> YOUR OBJECTIVE:
Among the lines below, a stretch begins at the one with "C6: 15uF (+9V, DGND) -> none" and ends at the one with "JP3 pin 4: NET6 -> NET9". Repeat that stretch exactly, ends included.
*** Opening DATASET RECORDS ***
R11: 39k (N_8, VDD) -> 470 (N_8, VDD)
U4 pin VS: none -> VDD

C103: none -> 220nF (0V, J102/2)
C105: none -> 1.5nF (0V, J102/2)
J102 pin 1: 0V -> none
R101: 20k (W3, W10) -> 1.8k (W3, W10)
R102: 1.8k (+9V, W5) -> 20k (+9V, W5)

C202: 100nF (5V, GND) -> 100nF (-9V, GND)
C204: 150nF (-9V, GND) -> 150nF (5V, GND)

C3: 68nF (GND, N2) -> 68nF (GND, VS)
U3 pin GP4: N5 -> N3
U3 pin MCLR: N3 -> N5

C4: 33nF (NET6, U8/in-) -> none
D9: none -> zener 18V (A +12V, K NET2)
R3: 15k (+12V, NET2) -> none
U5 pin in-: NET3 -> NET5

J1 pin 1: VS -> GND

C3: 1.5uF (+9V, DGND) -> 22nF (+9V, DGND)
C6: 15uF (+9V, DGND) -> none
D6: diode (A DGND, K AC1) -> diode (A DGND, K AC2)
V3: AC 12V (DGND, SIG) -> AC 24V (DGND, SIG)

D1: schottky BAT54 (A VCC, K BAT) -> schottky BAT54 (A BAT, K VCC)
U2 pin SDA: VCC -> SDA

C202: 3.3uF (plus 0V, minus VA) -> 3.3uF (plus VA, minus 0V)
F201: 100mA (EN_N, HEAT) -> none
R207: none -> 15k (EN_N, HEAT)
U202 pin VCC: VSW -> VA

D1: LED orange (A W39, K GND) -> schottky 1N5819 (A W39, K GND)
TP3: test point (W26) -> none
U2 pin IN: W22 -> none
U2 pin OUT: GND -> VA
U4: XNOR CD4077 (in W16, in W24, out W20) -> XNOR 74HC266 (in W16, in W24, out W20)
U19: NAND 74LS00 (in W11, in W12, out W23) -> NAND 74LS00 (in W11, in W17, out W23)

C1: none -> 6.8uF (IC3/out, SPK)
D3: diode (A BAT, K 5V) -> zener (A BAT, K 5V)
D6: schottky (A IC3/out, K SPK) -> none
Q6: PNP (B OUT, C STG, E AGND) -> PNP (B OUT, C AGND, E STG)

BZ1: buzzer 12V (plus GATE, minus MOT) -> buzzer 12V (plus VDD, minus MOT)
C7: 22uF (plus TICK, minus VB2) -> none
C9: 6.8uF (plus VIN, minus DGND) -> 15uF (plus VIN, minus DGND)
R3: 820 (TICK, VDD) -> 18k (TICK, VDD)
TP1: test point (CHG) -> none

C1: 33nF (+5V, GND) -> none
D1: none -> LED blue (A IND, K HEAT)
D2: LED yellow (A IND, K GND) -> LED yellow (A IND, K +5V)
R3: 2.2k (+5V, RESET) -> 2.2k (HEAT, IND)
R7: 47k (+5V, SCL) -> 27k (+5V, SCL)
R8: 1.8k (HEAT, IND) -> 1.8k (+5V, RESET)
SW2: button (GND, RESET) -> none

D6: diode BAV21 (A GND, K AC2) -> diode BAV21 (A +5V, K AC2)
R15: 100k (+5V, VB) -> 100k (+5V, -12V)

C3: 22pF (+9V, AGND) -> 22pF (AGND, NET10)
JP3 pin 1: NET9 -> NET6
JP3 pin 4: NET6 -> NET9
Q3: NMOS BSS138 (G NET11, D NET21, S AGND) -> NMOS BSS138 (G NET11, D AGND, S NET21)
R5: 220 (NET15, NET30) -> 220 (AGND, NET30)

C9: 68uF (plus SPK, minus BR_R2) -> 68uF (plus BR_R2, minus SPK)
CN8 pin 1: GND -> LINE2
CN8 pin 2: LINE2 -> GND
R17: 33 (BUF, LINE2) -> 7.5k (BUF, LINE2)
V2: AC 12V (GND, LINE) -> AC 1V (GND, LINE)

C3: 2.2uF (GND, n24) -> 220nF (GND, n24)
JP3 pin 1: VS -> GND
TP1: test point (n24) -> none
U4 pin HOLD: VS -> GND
*** Closing DATASET RECORDS ***
> SOLUTION:
C6: 15uF (+9V, DGND) -> none
D6: diode (A DGND, K AC1) -> diode (A DGND, K AC2)
V3: AC 12V (DGND, SIG) -> AC 24V (DGND, SIG)

D1: schottky BAT54 (A VCC, K BAT) -> schottky BAT54 (A BAT, K VCC)
U2 pin SDA: VCC -> SDA

C202: 3.3uF (plus 0V, minus VA) -> 3.3uF (plus VA, minus 0V)
F201: 100mA (EN_N, HEAT) -> none
R207: none -> 15k (EN_N, HEAT)
U202 pin VCC: VSW -> VA

D1: LED orange (A W39, K GND) -> schottky 1N5819 (A W39, K GND)
TP3: test point (W26) -> none
U2 pin IN: W22 -> none
U2 pin OUT: GND -> VA
U4: XNOR CD4077 (in W16, in W24, out W20) -> XNOR 74HC266 (in W16, in W24, out W20)
U19: NAND 74LS00 (in W11, in W12, out W23) -> NAND 74LS00 (in W11, in W17, out W23)

C1: none -> 6.8uF (IC3/out, SPK)
D3: diode (A BAT, K 5V) -> zener (A BAT, K 5V)
D6: schottky (A IC3/out, K SPK) -> none
Q6: PNP (B OUT, C STG, E AGND) -> PNP (B OUT, C AGND, E STG)

BZ1: buzzer 12V (plus GATE, minus MOT) -> buzzer 12V (plus VDD, minus MOT)
C7: 22uF (plus TICK, minus VB2) -> none
C9: 6.8uF (plus VIN, minus DGND) -> 15uF (plus VIN, minus DGND)
R3: 820 (TICK, VDD) -> 18k (TICK, VDD)
TP1: test point (CHG) -> none

C1: 33nF (+5V, GND) -> none
D1: none -> LED blue (A IND, K HEAT)
D2: LED yellow (A IND, K GND) -> LED yellow (A IND, K +5V)
R3: 2.2k (+5V, RESET) -> 2.2k (HEAT, IND)
R7: 47k (+5V, SCL) -> 27k (+5V, SCL)
R8: 1.8k (HEAT, IND) -> 1.8k (+5V, RESET)
SW2: button (GND, RESET) -> none

D6: diode BAV21 (A GND, K AC2) -> diode BAV21 (A +5V, K AC2)
R15: 100k (+5V, VB) -> 100k (+5V, -12V)

C3: 22pF (+9V, AGND) -> 22pF (AGND, NET10)
JP3 pin 1: NET9 -> NET6
JP3 pin 4: NET6 -> NET9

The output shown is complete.